**DATA FOR PROCESSING**
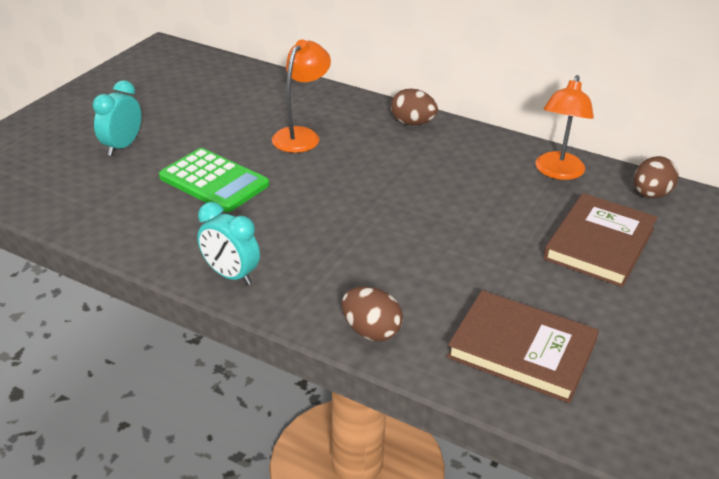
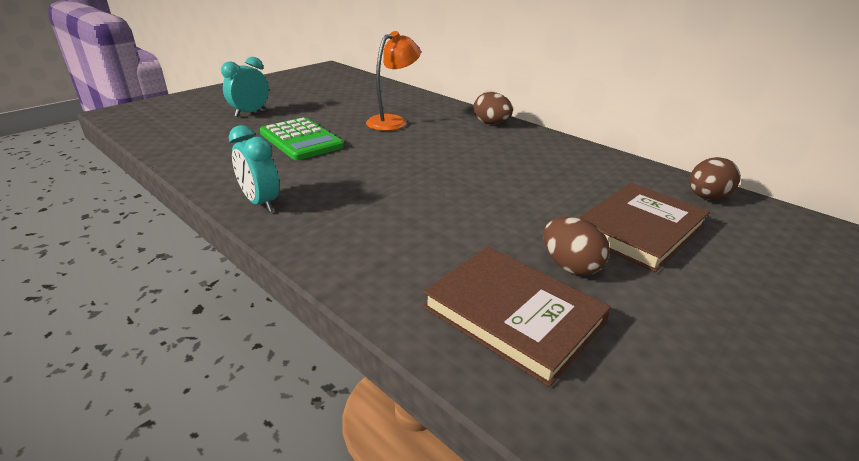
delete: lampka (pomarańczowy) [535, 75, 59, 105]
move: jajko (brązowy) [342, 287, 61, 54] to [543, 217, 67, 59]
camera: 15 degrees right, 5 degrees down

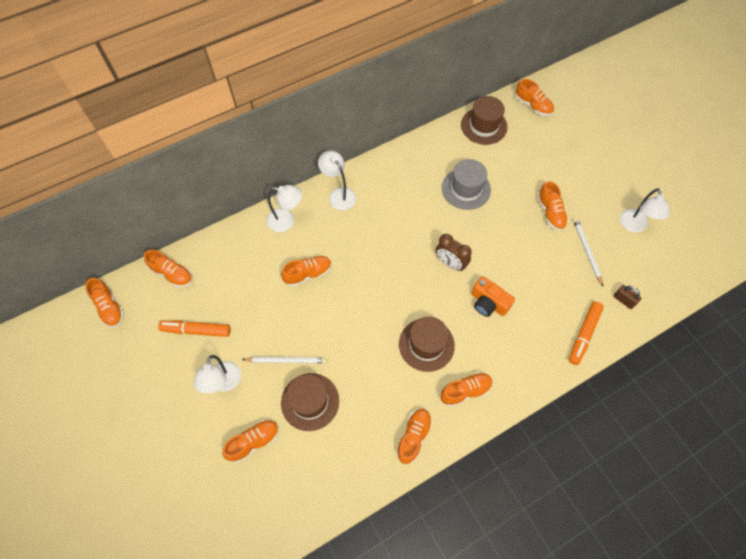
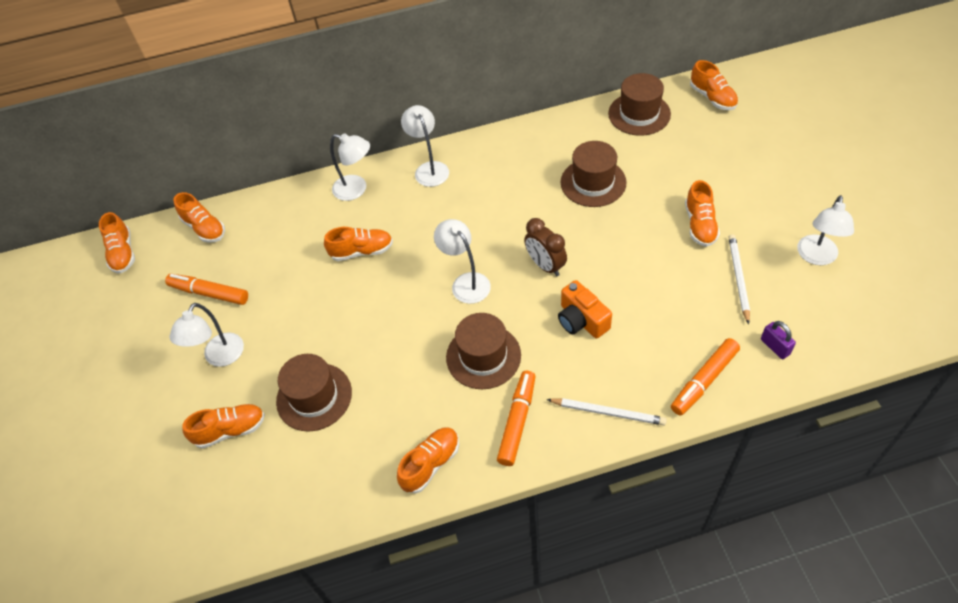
insert: lampka (biały) [434, 219, 57, 85]
move: ołówek (biały) [242, 357, 85, 6] to [546, 398, 121, 27]
replace: but (pomarańczowy) [440, 372, 53, 35] to flamaster (pomarańczowy) [497, 371, 39, 95]
recolor: kapelusz (szary) [442, 159, 49, 51] to kapelusz (brązowy) [561, 141, 66, 66]; kłódka (brązowy) [613, 285, 28, 24] to kłódka (fioletowy) [761, 321, 35, 38]
camera: 20 degrees right, 10 degrees down

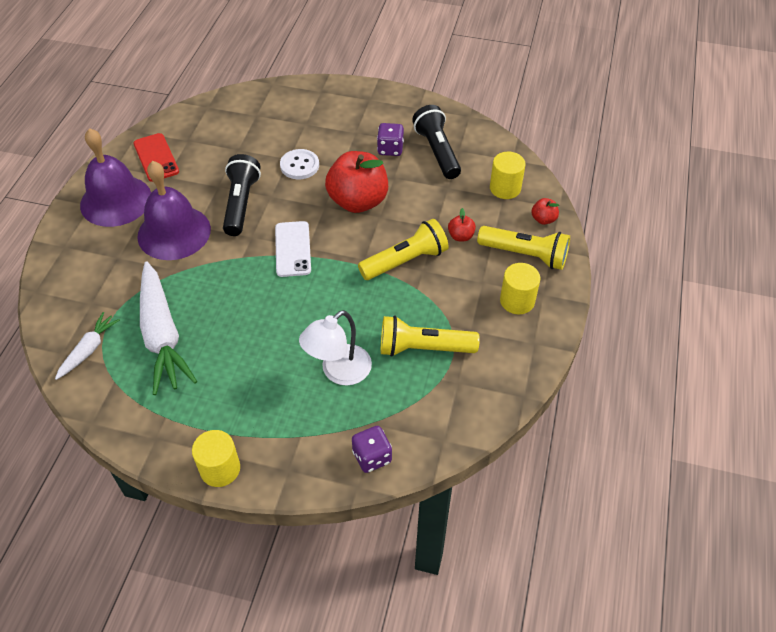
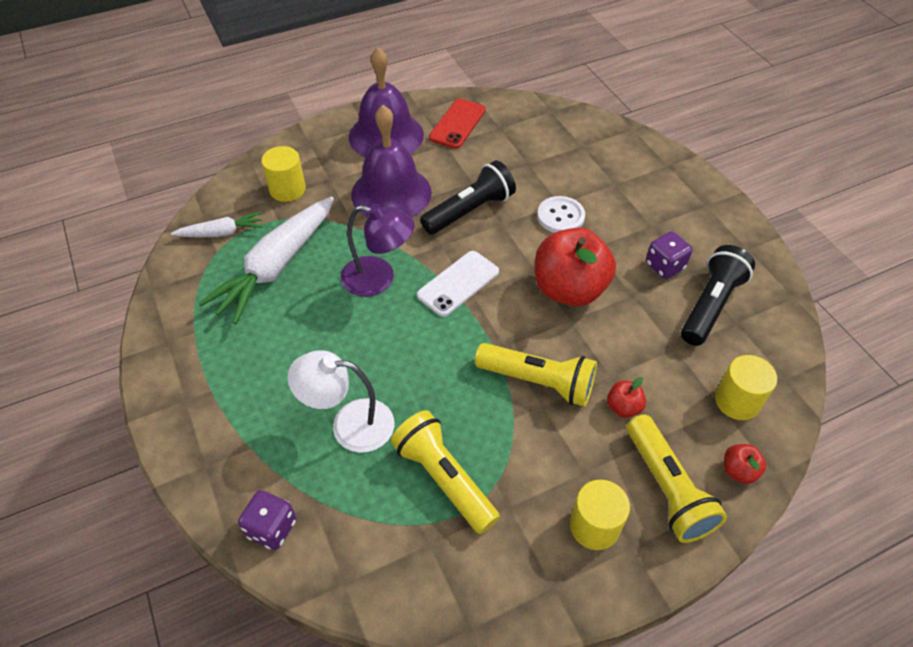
insert: lampka (fioletowy) [341, 204, 74, 93]
move: walec (żółty) [192, 430, 48, 57] to [261, 146, 45, 56]
camera: 50 degrees right, 0 degrees up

**WORK TASK**
Please set down the lines above word for word and leave out the pictures.

**ANSWER FOR THE TASK**
delete: lampka (pomarańczowy) [535, 75, 59, 105]
move: jajko (brązowy) [342, 287, 61, 54] to [543, 217, 67, 59]
camera: 15 degrees right, 5 degrees down

insert: lampka (biały) [434, 219, 57, 85]
move: ołówek (biały) [242, 357, 85, 6] to [546, 398, 121, 27]
replace: but (pomarańczowy) [440, 372, 53, 35] to flamaster (pomarańczowy) [497, 371, 39, 95]
recolor: kapelusz (szary) [442, 159, 49, 51] to kapelusz (brązowy) [561, 141, 66, 66]; kłódka (brązowy) [613, 285, 28, 24] to kłódka (fioletowy) [761, 321, 35, 38]
camera: 20 degrees right, 10 degrees down

insert: lampka (fioletowy) [341, 204, 74, 93]
move: walec (żółty) [192, 430, 48, 57] to [261, 146, 45, 56]
camera: 50 degrees right, 0 degrees up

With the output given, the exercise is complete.